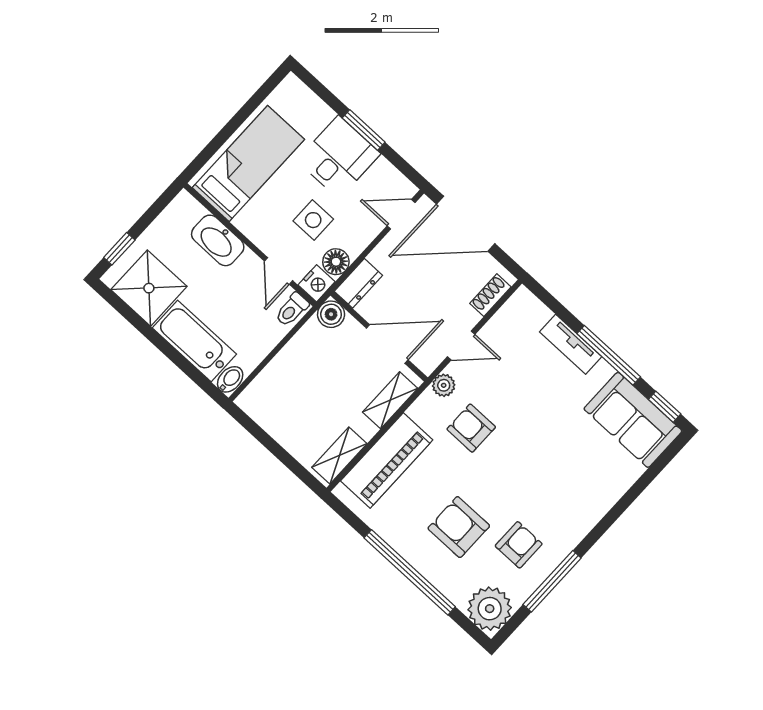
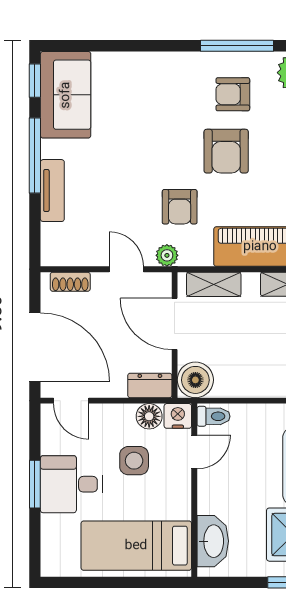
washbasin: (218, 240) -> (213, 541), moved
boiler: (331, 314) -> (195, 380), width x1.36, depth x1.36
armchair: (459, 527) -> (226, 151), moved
* * *
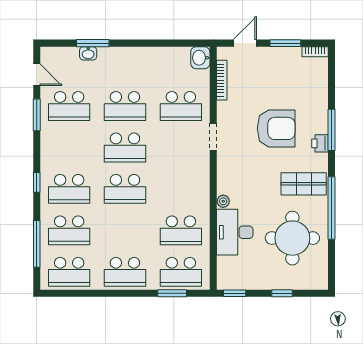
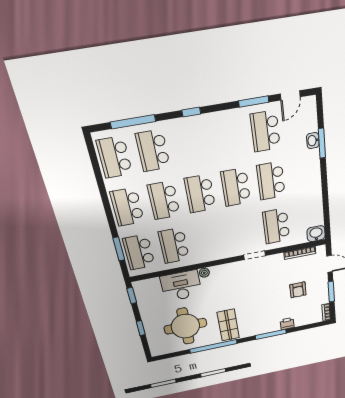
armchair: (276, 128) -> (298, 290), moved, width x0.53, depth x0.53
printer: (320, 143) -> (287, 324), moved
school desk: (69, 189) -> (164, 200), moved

> _The problem_
Copy only this part of the entries above: the line with "washbasin: (218, 240) -> (213, 541), moved", the line with "armchair: (459, 527) -> (226, 151), moved", and the lines between, all exactly as written.

> _Task result_
washbasin: (218, 240) -> (213, 541), moved
boiler: (331, 314) -> (195, 380), width x1.36, depth x1.36
armchair: (459, 527) -> (226, 151), moved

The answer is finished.